ACTION ITEM: Retype the data below exactly; skip every image.

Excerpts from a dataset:
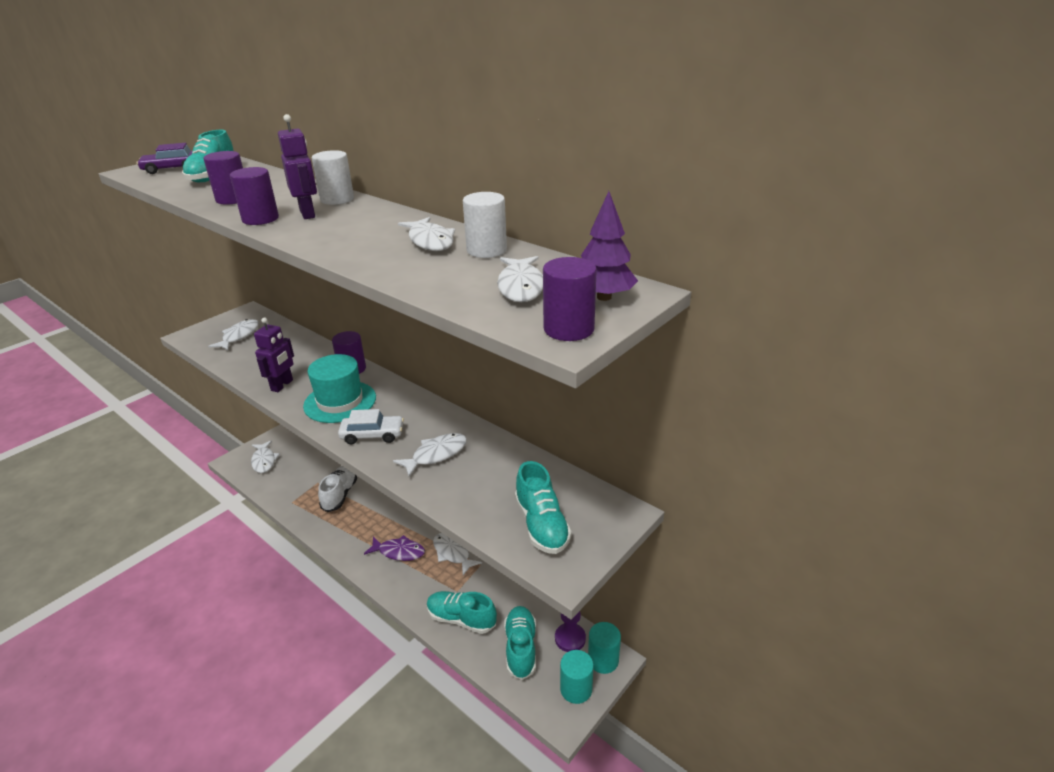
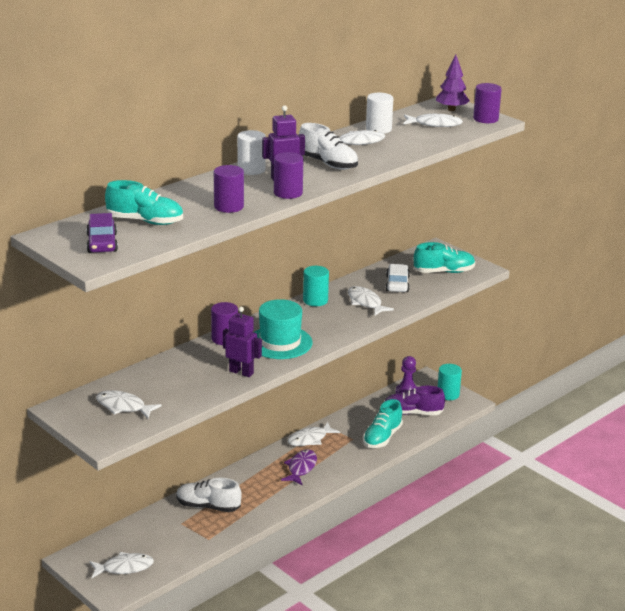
camera: 85 degrees left, 5 degrees down
(350, 231) = (328, 164): none -> white shoe
(372, 435) = (334, 327): white car -> white car (397, 284)
(520, 648) = (412, 413): turquoise shoe -> purple shoe
(603, 660) = (426, 381): turquoise cylinder -> turquoise cylinder (315, 300)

TASK RESPONSE:
camera: 85 degrees left, 5 degrees down
(350, 231) = (328, 164): none -> white shoe
(372, 435) = (334, 327): white car -> white car (397, 284)
(520, 648) = (412, 413): turquoise shoe -> purple shoe
(603, 660) = (426, 381): turquoise cylinder -> turquoise cylinder (315, 300)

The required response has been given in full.